*** Opening of INPUT DATA ***

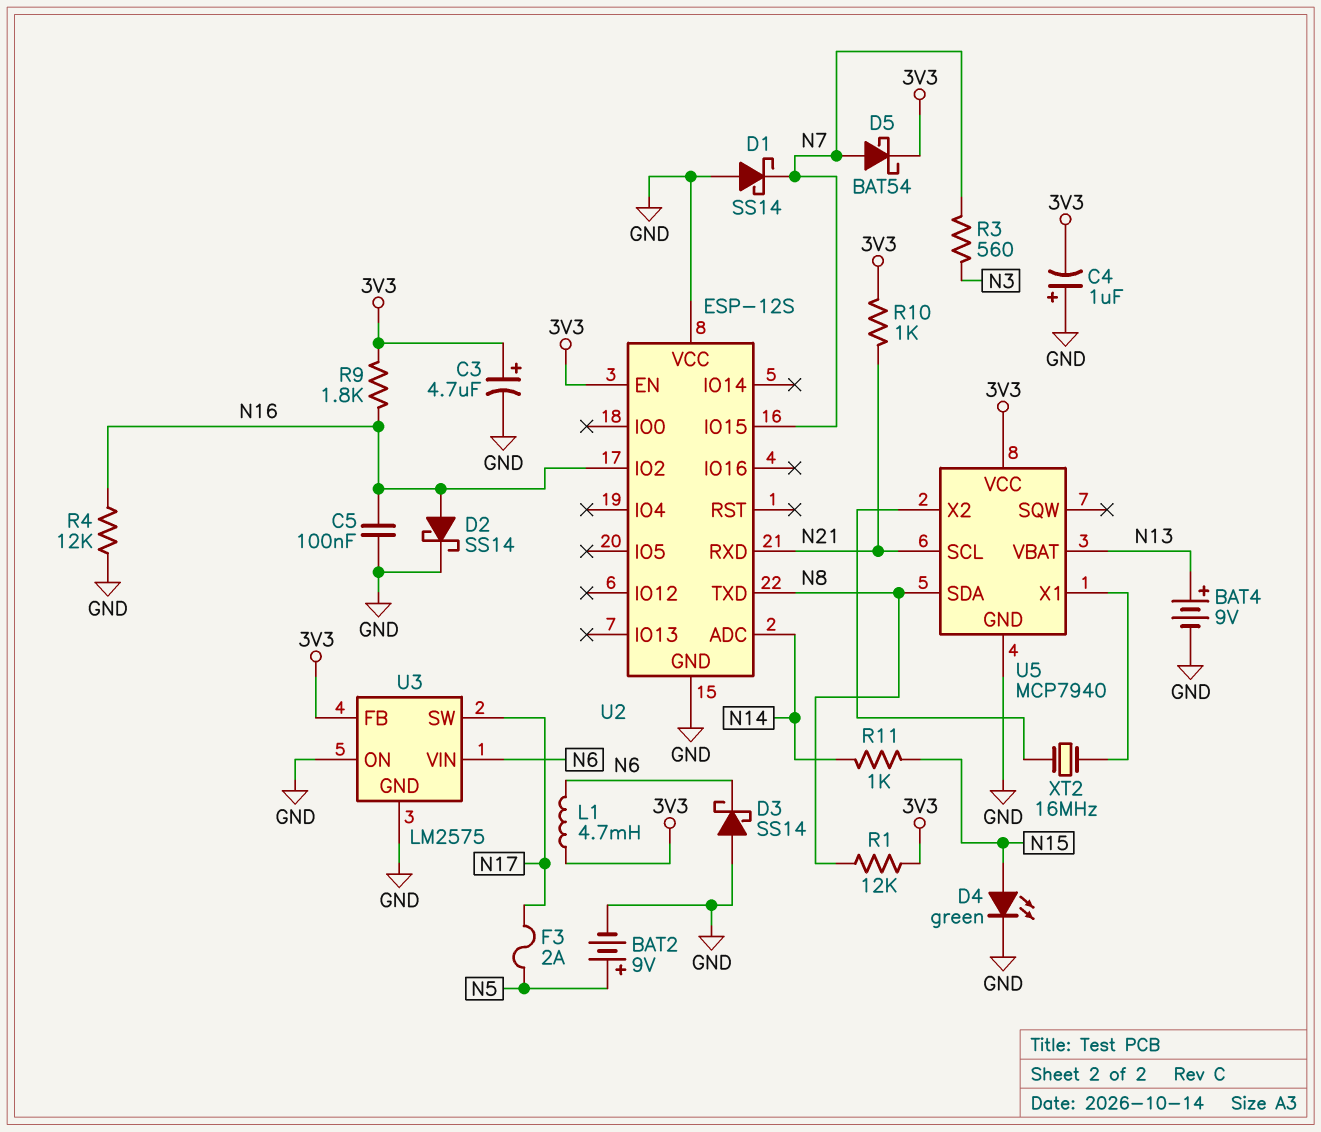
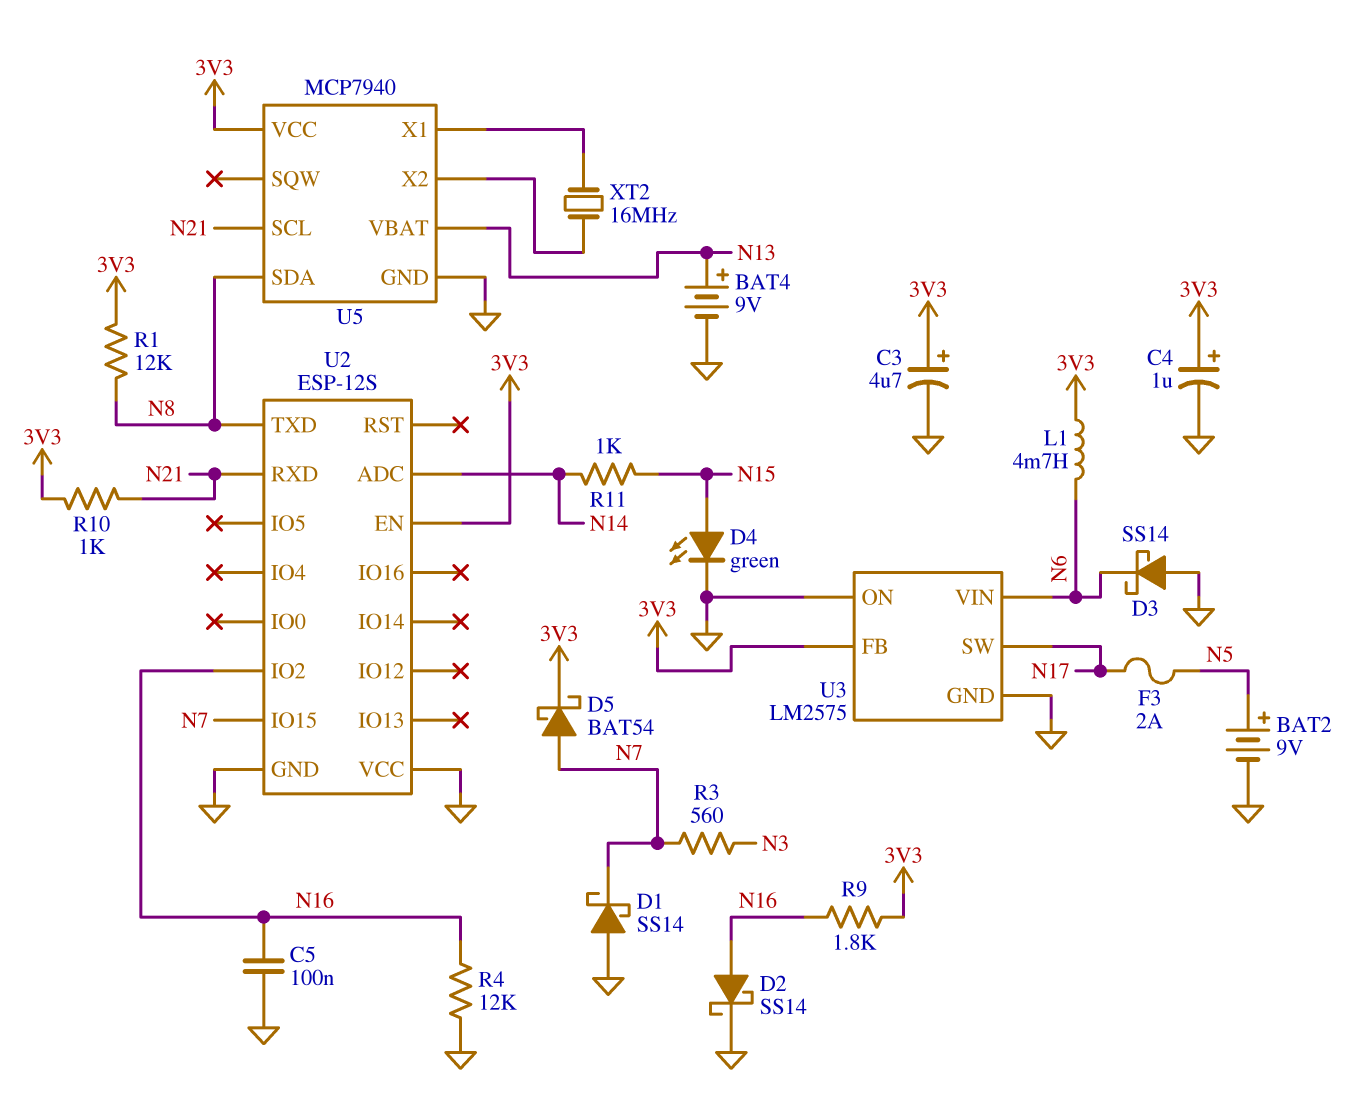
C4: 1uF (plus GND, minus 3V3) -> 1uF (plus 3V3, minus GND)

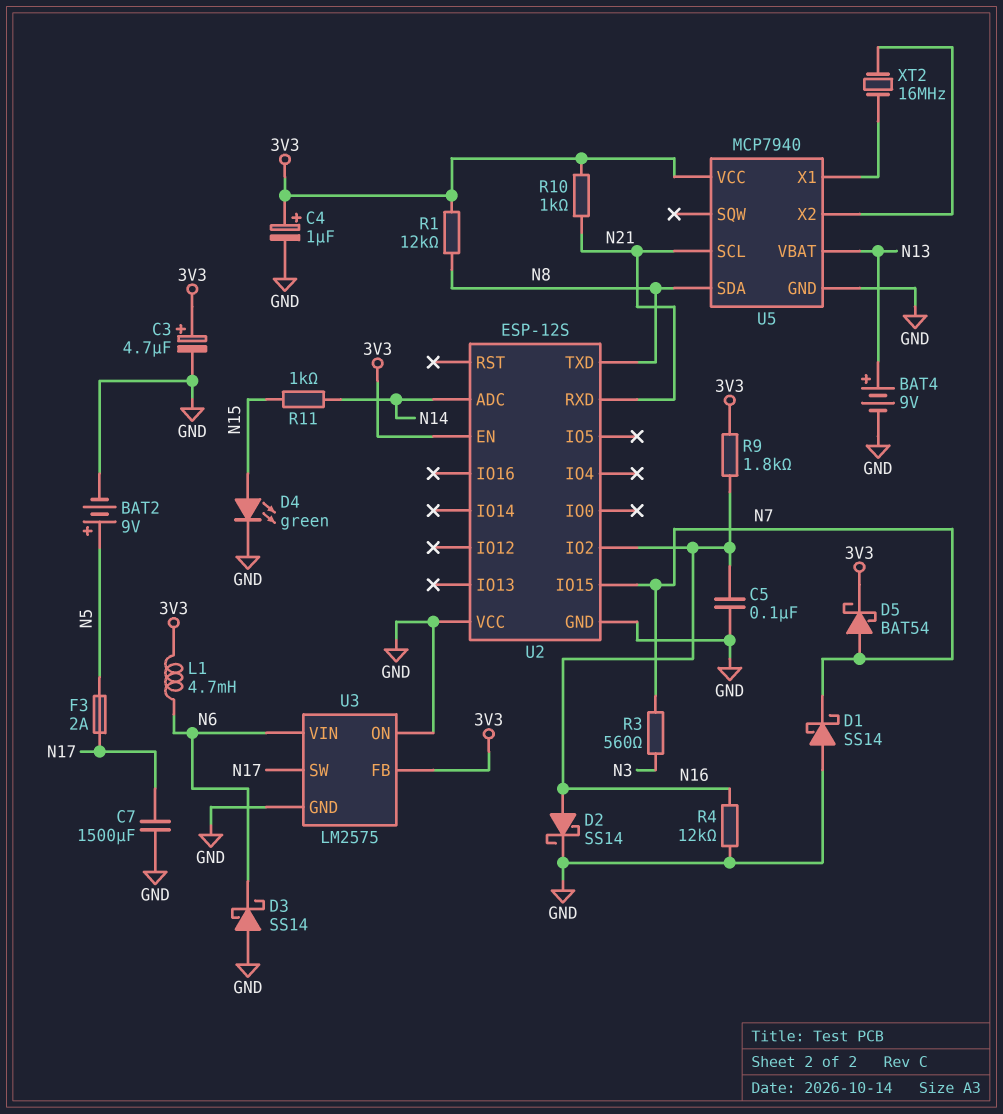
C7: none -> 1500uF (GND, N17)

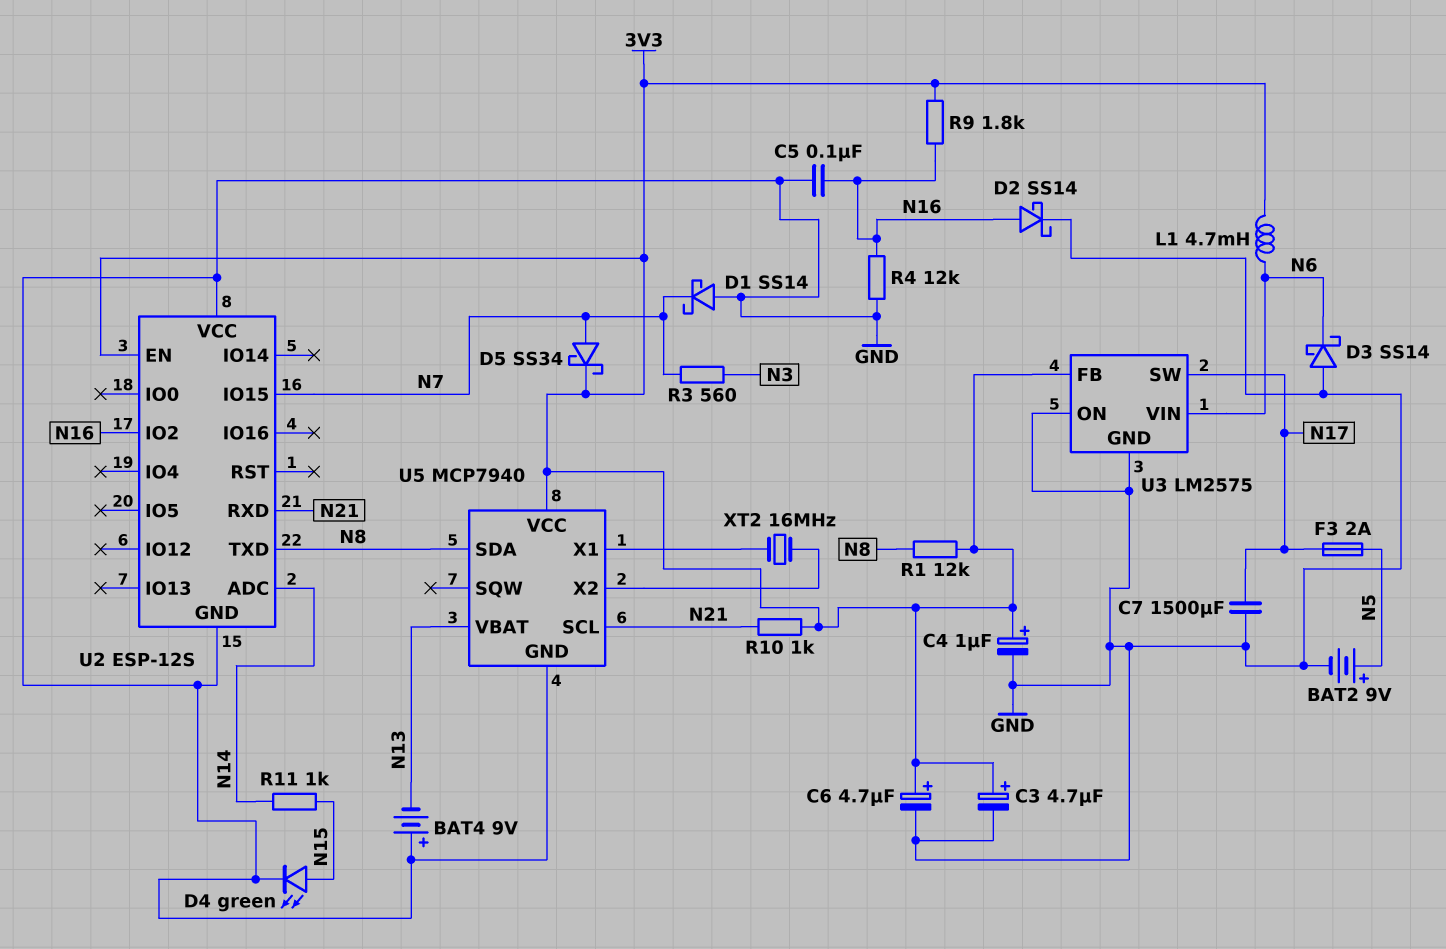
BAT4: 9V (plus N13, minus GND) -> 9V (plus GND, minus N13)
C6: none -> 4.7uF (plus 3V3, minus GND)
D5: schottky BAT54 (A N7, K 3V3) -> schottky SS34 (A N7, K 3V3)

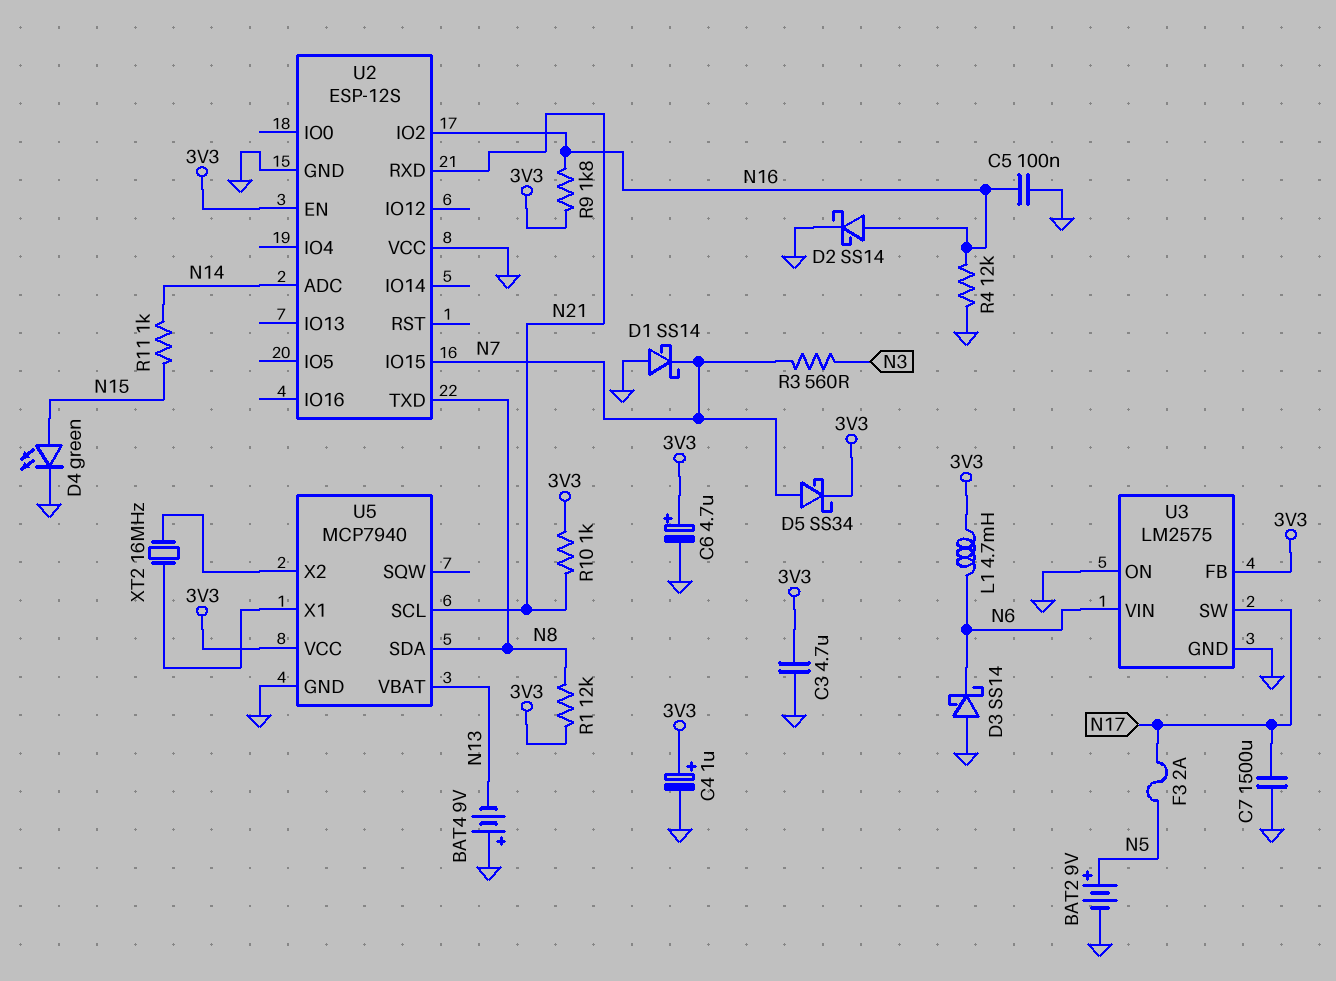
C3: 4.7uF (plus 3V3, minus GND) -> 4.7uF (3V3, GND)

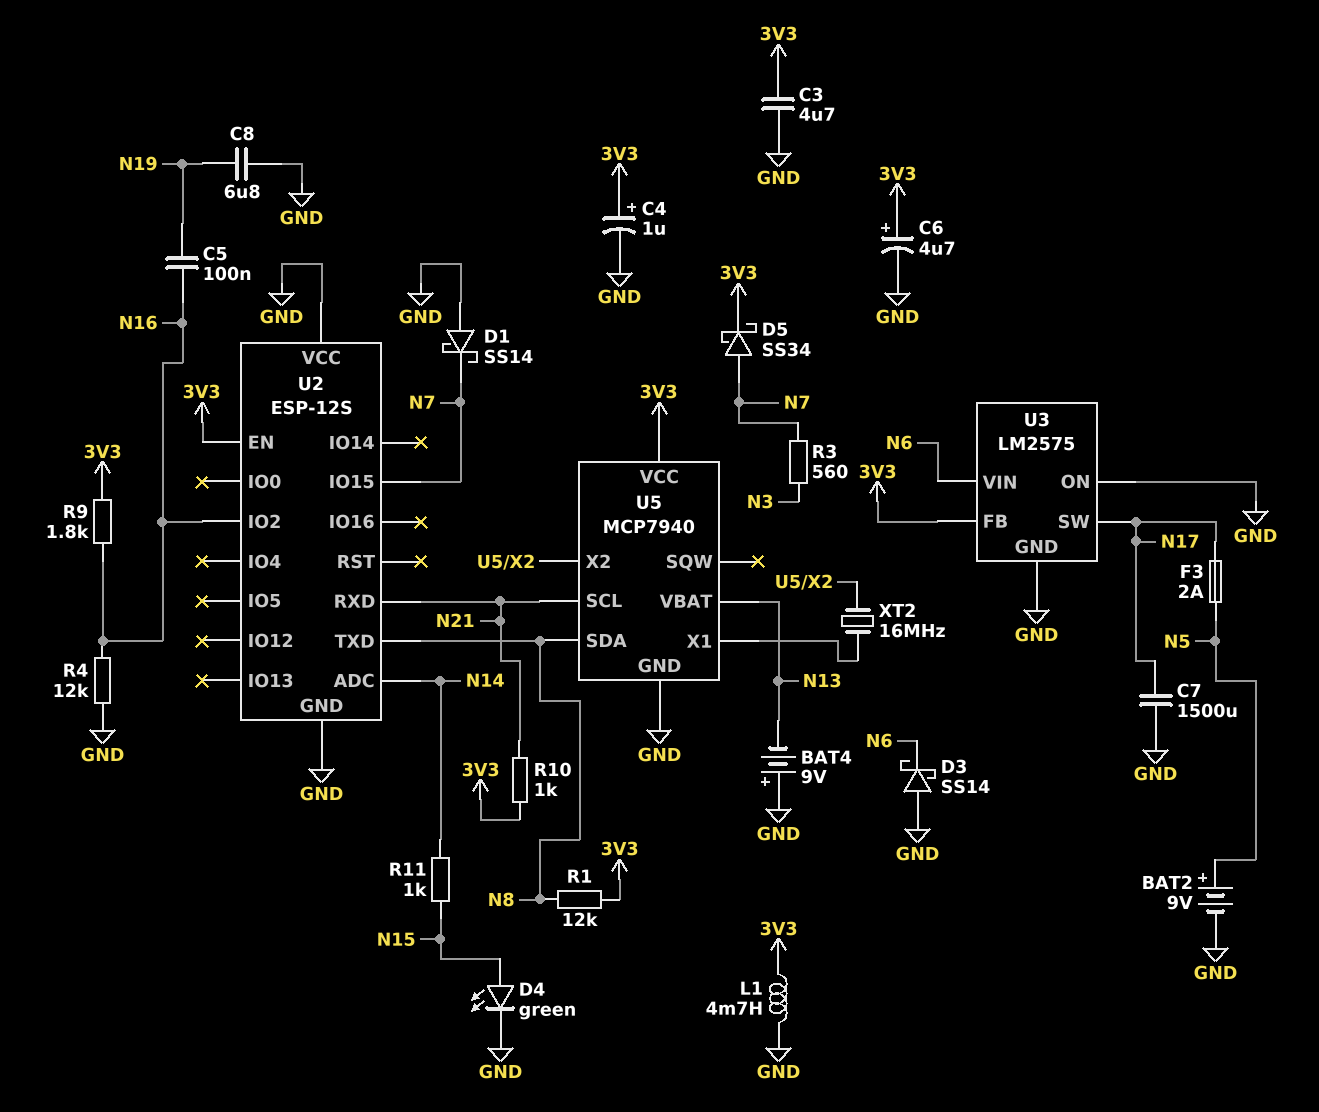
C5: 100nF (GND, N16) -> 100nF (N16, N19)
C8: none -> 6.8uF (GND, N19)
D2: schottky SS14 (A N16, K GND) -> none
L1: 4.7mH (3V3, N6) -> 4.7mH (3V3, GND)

*** Close of INPUT DATA ***
*** Opening of INPUT DATA ***

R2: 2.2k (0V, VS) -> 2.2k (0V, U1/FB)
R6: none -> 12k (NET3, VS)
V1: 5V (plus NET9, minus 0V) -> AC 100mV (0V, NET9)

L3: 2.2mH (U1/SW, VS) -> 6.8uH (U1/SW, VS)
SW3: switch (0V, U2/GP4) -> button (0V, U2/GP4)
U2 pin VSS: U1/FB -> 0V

*** Close of INPUT DATA ***

Look above for the line with "L3: 2.2mH (U1/SW, VS) -> 6.8uH (U1/SW, VS)" and the line with "U2 pin VSS: U1/FB -> 0V". Retype those two lines and every line between them exactly, adding nothing.

L3: 2.2mH (U1/SW, VS) -> 6.8uH (U1/SW, VS)
SW3: switch (0V, U2/GP4) -> button (0V, U2/GP4)
U2 pin VSS: U1/FB -> 0V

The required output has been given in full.